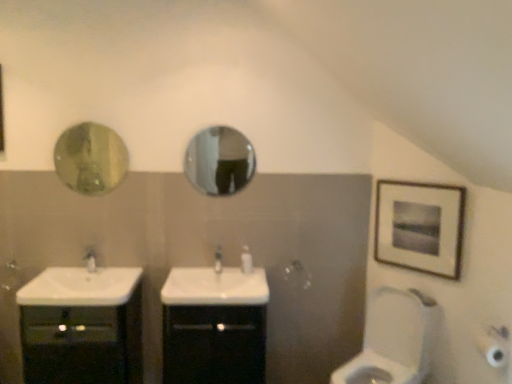
Describe the element at coordinates (217, 284) in the screenshot. I see `white glossy sink at center, the 2th sink positioned from the left` at that location.

In order to face white glossy tap at center, marked as the 1th tap in a right-to-left arrangement, should I rotate leftwards or rightwards?

To face it directly, rotate left by 5.138 degrees.

Measure the distance between point (89,292) and camera.

They are 7.92 feet apart.

The height and width of the screenshot is (384, 512). Describe the element at coordinates (81, 286) in the screenshot. I see `white glossy sink at lower left, which appears as the first sink when viewed from the left` at that location.

What do you see at coordinates (296, 274) in the screenshot? The width and height of the screenshot is (512, 384). I see `matte silver towel bar at center` at bounding box center [296, 274].

The height and width of the screenshot is (384, 512). What do you see at coordinates (246, 260) in the screenshot?
I see `white glossy soap dispenser at center` at bounding box center [246, 260].

This screenshot has width=512, height=384. What do you see at coordinates (214, 326) in the screenshot?
I see `black glossy cabinet at center, the first bathroom cabinet from the right` at bounding box center [214, 326].

What are the coordinates of `white glossy sink at center, the 2th sink positioned from the left` in the screenshot? It's located at (217, 284).

From their relative heights in the image, would you say white glossy soap dispenser at center is taller or shorter than white glossy tap at center, the second tap viewed from the right?

white glossy soap dispenser at center is taller than white glossy tap at center, the second tap viewed from the right.

Which is behind, point (242, 267) or point (86, 254)?

The point (86, 254) is farther.

From the image's perspective, which is above, white glossy soap dispenser at center or white glossy tap at center, the second tap viewed from the right?

white glossy tap at center, the second tap viewed from the right, is shown above in the image.

Is white glossy soap dispenser at center smaller than white glossy tap at center, positioned as the first tap in left-to-right order?

Yes.

Looking at this image, from the image's perspective, does black glossy cabinet at center, the second bathroom cabinet from the left, appear lower than green glass mirror at upper left, which ranks as the 2th mirror in right-to-left order?

Indeed, from the image's perspective, black glossy cabinet at center, the second bathroom cabinet from the left, is shown beneath green glass mirror at upper left, which ranks as the 2th mirror in right-to-left order.

I want to click on bathroom cabinet that is the 1st object located in front of the green glass mirror at upper left, which ranks as the 2th mirror in right-to-left order, so click(x=214, y=326).

Is the depth of black glossy cabinet at center, the second bathroom cabinet from the left, greater than that of green glass mirror at upper left, which ranks as the 2th mirror in right-to-left order?

No, black glossy cabinet at center, the second bathroom cabinet from the left, is in front of green glass mirror at upper left, which ranks as the 2th mirror in right-to-left order.

Is white glossy toilet at lower right wider or thinner than white glossy tap at center, marked as the 1th tap in a right-to-left arrangement?

white glossy toilet at lower right is wider than white glossy tap at center, marked as the 1th tap in a right-to-left arrangement.

Does point (400, 317) appear closer or farther from the camera than point (220, 253)?

Point (400, 317) appears to be closer to the viewer than point (220, 253).

From a real-world perspective, is white glossy toilet at lower right physically below white glossy tap at center, marked as the 1th tap in a right-to-left arrangement?

Yes, from a real-world perspective, white glossy toilet at lower right is beneath white glossy tap at center, marked as the 1th tap in a right-to-left arrangement.

Based on the photo, from the image's perspective, is white glossy toilet at lower right on white glossy tap at center, marked as the 1th tap in a right-to-left arrangement?

No, from the image's perspective, white glossy toilet at lower right is not over white glossy tap at center, marked as the 1th tap in a right-to-left arrangement.

Which object is wider, matte silver towel bar at center or white glossy sink at center, the 2th sink positioned from the left?

Wider between the two is white glossy sink at center, the 2th sink positioned from the left.

Are matte silver towel bar at center and white glossy sink at center, the 2th sink positioned from the left, making contact?

No, matte silver towel bar at center is not in contact with white glossy sink at center, the 2th sink positioned from the left.

Can white glossy sink at center, the 2th sink positioned from the left, be found inside matte silver towel bar at center?

No.

Consider the image. In terms of height, does matte silver towel bar at center look taller or shorter compared to white glossy sink at center, the 2th sink positioned from the left?

Clearly, matte silver towel bar at center is taller compared to white glossy sink at center, the 2th sink positioned from the left.

Is white glossy soap dispenser at center positioned with its back to white glossy toilet at lower right?

No, white glossy soap dispenser at center is not facing the opposite direction of white glossy toilet at lower right.

Considering the sizes of white glossy soap dispenser at center and white glossy toilet at lower right in the image, is white glossy soap dispenser at center taller or shorter than white glossy toilet at lower right?

Clearly, white glossy soap dispenser at center is shorter compared to white glossy toilet at lower right.

Can you tell me how much white glossy soap dispenser at center and white glossy toilet at lower right differ in facing direction?

The angle between the facing direction of white glossy soap dispenser at center and the facing direction of white glossy toilet at lower right is 50.7 degrees.

Is white glossy soap dispenser at center in contact with white glossy toilet at lower right?

No, white glossy soap dispenser at center is not next to white glossy toilet at lower right.

Can you confirm if white glossy sink at center, the 2th sink positioned from the left, is taller than white glossy soap dispenser at center?

No.

Is white glossy sink at center, positioned as the first sink in right-to-left order, wider or thinner than white glossy soap dispenser at center?

Considering their sizes, white glossy sink at center, positioned as the first sink in right-to-left order, looks broader than white glossy soap dispenser at center.

From the picture: How many degrees apart are the facing directions of white glossy sink at center, the 2th sink positioned from the left, and white glossy soap dispenser at center?

0.0142 degrees.

Is white glossy sink at center, the 2th sink positioned from the left, facing away from white glossy soap dispenser at center?

No.

Would you say white glossy soap dispenser at center is a long distance from matte silver towel bar at center?

No, there isn't a large distance between white glossy soap dispenser at center and matte silver towel bar at center.

Which object is further away from the camera taking this photo, white glossy soap dispenser at center or matte silver towel bar at center?

matte silver towel bar at center is more distant.

Would you say white glossy soap dispenser at center contains matte silver towel bar at center?

That's incorrect, matte silver towel bar at center is not inside white glossy soap dispenser at center.

Does white glossy soap dispenser at center have a smaller size compared to matte silver towel bar at center?

No, white glossy soap dispenser at center is not smaller than matte silver towel bar at center.

Starting from the white glossy soap dispenser at center, which tap is the 2nd one in front? Please provide its 2D coordinates.

[(90, 259)]

Find the location of `mirror on the left of black glossy cabinet at center, the first bathroom cabinet from the right`. mirror on the left of black glossy cabinet at center, the first bathroom cabinet from the right is located at coordinates (90, 159).

Based on their spatial positions, is matte silver towel bar at center or white glossy soap dispenser at center closer to black glossy cabinet at lower left, the 1th bathroom cabinet from the left?

white glossy soap dispenser at center.

Looking at the image, which one is located further to white glossy sink at center, positioned as the first sink in right-to-left order, white glossy sink at lower left, the second sink in the right-to-left sequence, or white glossy soap dispenser at center?

Among the two, white glossy sink at lower left, the second sink in the right-to-left sequence, is located further to white glossy sink at center, positioned as the first sink in right-to-left order.

Estimate the real-world distances between objects in this image. Which object is further from black glossy cabinet at center, the second bathroom cabinet from the left, white glossy tap at center, which is counted as the 2th tap, starting from the left, or white glossy tap at center, positioned as the first tap in left-to-right order?

white glossy tap at center, positioned as the first tap in left-to-right order, is positioned further to the anchor black glossy cabinet at center, the second bathroom cabinet from the left.

Based on their spatial positions, is glossy metallic mirror at center, which appears as the 2th mirror when viewed from the left, or white glossy sink at lower left, which appears as the first sink when viewed from the left, closer to white glossy sink at center, the 2th sink positioned from the left?

white glossy sink at lower left, which appears as the first sink when viewed from the left, lies closer to white glossy sink at center, the 2th sink positioned from the left, than the other object.

Estimate the real-world distances between objects in this image. Which object is closer to white glossy soap dispenser at center, white glossy tap at center, positioned as the first tap in left-to-right order, or white glossy tap at center, marked as the 1th tap in a right-to-left arrangement?

The object closer to white glossy soap dispenser at center is white glossy tap at center, marked as the 1th tap in a right-to-left arrangement.

From the picture: From the image, which object appears to be farther from wooden framed artwork at upper right, matte silver towel bar at center or black glossy cabinet at center, the second bathroom cabinet from the left?

black glossy cabinet at center, the second bathroom cabinet from the left.

Which object lies nearer to the anchor point green glass mirror at upper left, which ranks as the 2th mirror in right-to-left order, matte silver towel bar at center or white glossy tap at center, which is counted as the 2th tap, starting from the left?

white glossy tap at center, which is counted as the 2th tap, starting from the left, is positioned closer to the anchor green glass mirror at upper left, which ranks as the 2th mirror in right-to-left order.

Looking at this image, based on their spatial positions, is white glossy sink at center, the 2th sink positioned from the left, or black glossy cabinet at center, the second bathroom cabinet from the left, further from white glossy sink at lower left, the second sink in the right-to-left sequence?

black glossy cabinet at center, the second bathroom cabinet from the left, is further to white glossy sink at lower left, the second sink in the right-to-left sequence.

Where is `sink between black glossy cabinet at center, the second bathroom cabinet from the left, and wooden framed artwork at upper right from left to right`? The width and height of the screenshot is (512, 384). sink between black glossy cabinet at center, the second bathroom cabinet from the left, and wooden framed artwork at upper right from left to right is located at coordinates (217, 284).

Find the location of `towel bar situated between white glossy tap at center, which is counted as the 2th tap, starting from the left, and wooden framed artwork at upper right from left to right`. towel bar situated between white glossy tap at center, which is counted as the 2th tap, starting from the left, and wooden framed artwork at upper right from left to right is located at coordinates (296, 274).

I want to click on gray between white glossy tap at center, the second tap viewed from the right, and wooden framed artwork at upper right, in the horizontal direction, so click(x=394, y=340).

At what (x,y) coordinates should I click in order to perform the action: click on gray located between white glossy soap dispenser at center and wooden framed artwork at upper right in the left-right direction. Please return your answer as a coordinate pair (x, y). Looking at the image, I should click on (394, 340).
##############################
* **Instruction**: Rewrite the stretch from the start of the items through the line containing "In order to face", replacing "screenshot" with "image" and changing nothing else. Leave the pictures out of your answer.

* **Expected answer**:
Describe the element at coordinates (217, 284) in the image. I see `white glossy sink at center, the 2th sink positioned from the left` at that location.

In order to face white glossy tap at center, marked as the 1th tap in a right-to-left arrangement, should I rotate leftwards or rightwards?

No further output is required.